(Before-and-after object lists)
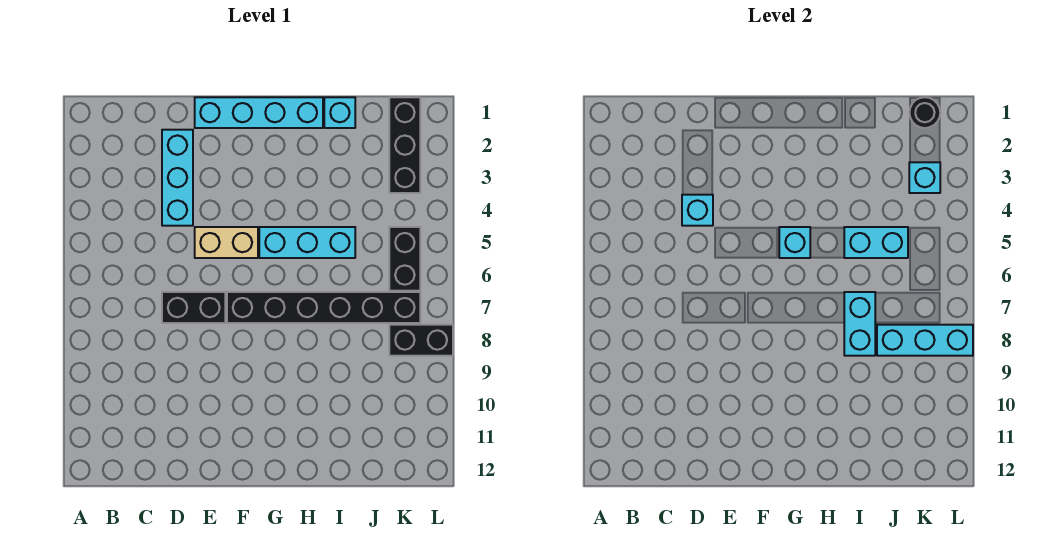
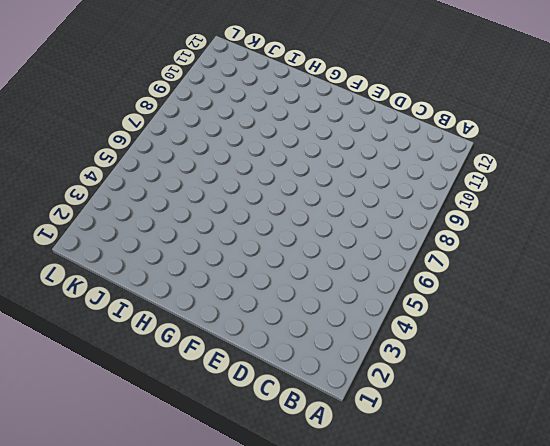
none -> cyan brick D2:D4 level 1
none -> black brick D7:E7 level 1
none -> cyan brick E1:H1 level 1

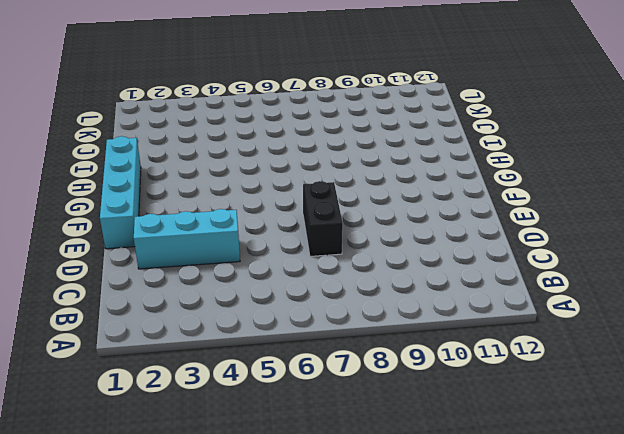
none -> tan brick E5:F5 level 1
none -> black brick F7:K7 level 1
none -> cyan brick G5:I5 level 1

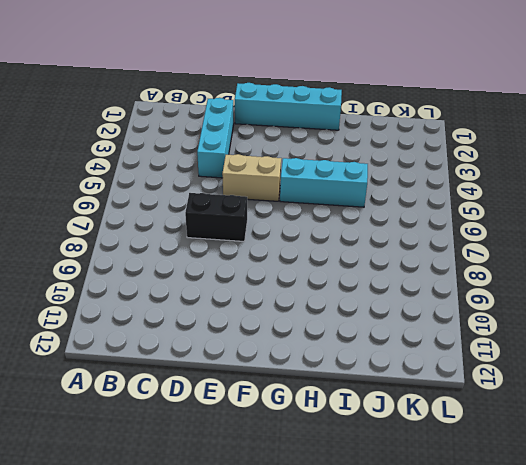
none -> black brick F7:K7 level 1
none -> cyan brick I1 level 1
none -> black brick K1:K3 level 1

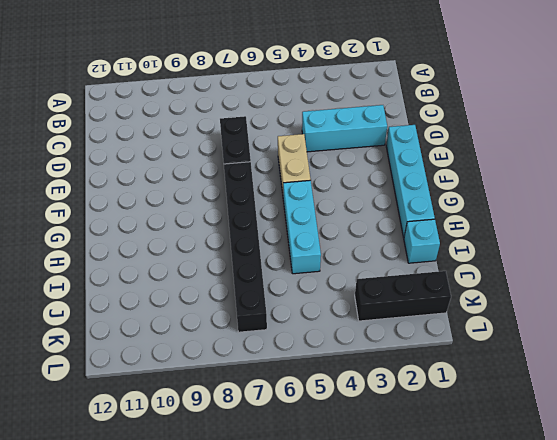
none -> black brick K5:K6 level 1
none -> black brick K8:L8 level 1
none -> cyan brick D4 level 2

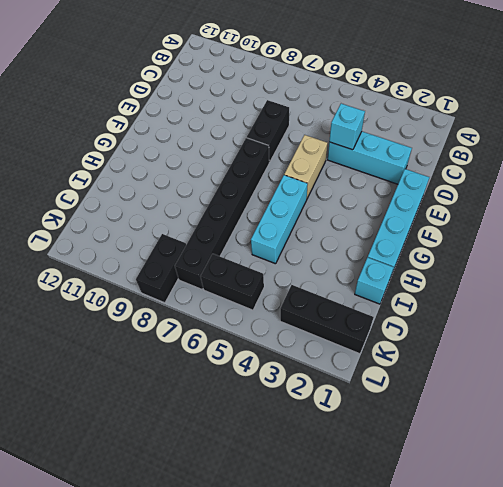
none -> cyan brick G5 level 2
none -> cyan brick I5:J5 level 2
none -> cyan brick I7:I8 level 2

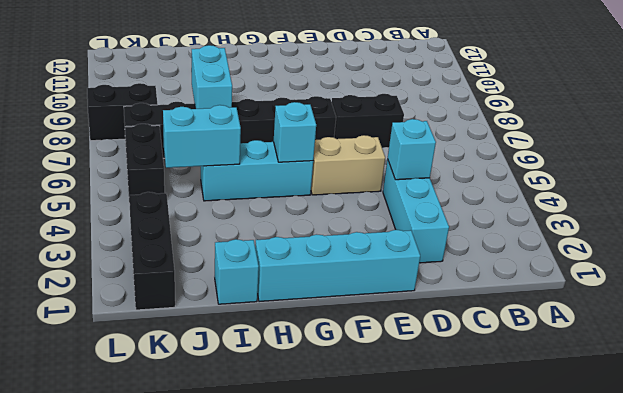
none -> cyan brick J8:L8 level 2
none -> black round brick K1 level 2
none -> cyan brick K3 level 2

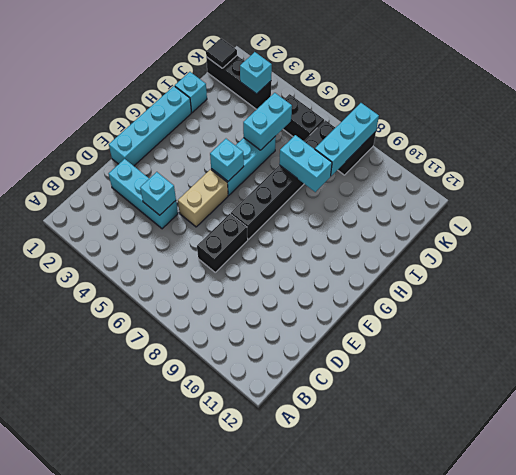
black tile K1 level 2 -> black round brick K1 level 2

#### [WHAT TO WORK ON]
Reproduce exactly the part of the records above that begins at the line holding "none -> cyan brick K3 level 2" and ends at the final line, both included, leaving out the pictures.

#### [EXERCISE SOLUTION]
none -> cyan brick K3 level 2

black tile K1 level 2 -> black round brick K1 level 2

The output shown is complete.